TASK TO COMPLETE ▸ Begin at the line containing "RTC1 pin SQW: D3 -> D7" in the data below and go on through the line containing "BUZZER2 pin IO: RX -> D7", repeating each line exactly; include both ends and no other line.

DATA EXTRACTS ▸
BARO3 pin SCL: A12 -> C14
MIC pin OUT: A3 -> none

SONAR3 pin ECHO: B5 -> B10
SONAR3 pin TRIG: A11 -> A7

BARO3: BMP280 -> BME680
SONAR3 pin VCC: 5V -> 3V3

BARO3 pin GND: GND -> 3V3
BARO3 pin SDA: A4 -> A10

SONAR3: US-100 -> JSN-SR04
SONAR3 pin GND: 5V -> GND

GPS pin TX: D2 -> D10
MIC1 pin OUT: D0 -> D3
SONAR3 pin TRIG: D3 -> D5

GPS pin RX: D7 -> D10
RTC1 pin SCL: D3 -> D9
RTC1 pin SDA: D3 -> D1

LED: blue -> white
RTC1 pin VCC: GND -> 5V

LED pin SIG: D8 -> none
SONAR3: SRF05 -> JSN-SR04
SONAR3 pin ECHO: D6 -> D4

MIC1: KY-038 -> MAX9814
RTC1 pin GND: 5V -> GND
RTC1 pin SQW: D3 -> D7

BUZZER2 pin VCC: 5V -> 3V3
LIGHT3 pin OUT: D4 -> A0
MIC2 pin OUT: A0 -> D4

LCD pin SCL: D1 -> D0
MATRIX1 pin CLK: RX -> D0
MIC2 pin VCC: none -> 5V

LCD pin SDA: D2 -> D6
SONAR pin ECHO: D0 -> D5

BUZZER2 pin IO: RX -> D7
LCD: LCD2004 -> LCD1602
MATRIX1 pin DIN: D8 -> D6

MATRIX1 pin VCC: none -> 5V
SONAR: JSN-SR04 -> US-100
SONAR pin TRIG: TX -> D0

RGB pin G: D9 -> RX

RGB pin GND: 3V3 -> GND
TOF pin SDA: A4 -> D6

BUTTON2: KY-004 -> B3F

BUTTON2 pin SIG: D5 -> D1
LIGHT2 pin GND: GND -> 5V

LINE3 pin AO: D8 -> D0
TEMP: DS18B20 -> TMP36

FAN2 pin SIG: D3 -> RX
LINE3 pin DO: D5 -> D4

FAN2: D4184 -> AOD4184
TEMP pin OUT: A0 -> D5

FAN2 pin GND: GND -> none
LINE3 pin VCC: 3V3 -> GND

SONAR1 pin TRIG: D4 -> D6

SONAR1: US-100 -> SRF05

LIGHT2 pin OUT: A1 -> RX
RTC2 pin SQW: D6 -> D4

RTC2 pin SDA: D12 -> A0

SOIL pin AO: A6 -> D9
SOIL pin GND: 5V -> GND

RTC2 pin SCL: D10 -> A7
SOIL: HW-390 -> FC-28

EXERCISE RESPONSE ▸
RTC1 pin SQW: D3 -> D7

BUZZER2 pin VCC: 5V -> 3V3
LIGHT3 pin OUT: D4 -> A0
MIC2 pin OUT: A0 -> D4

LCD pin SCL: D1 -> D0
MATRIX1 pin CLK: RX -> D0
MIC2 pin VCC: none -> 5V

LCD pin SDA: D2 -> D6
SONAR pin ECHO: D0 -> D5

BUZZER2 pin IO: RX -> D7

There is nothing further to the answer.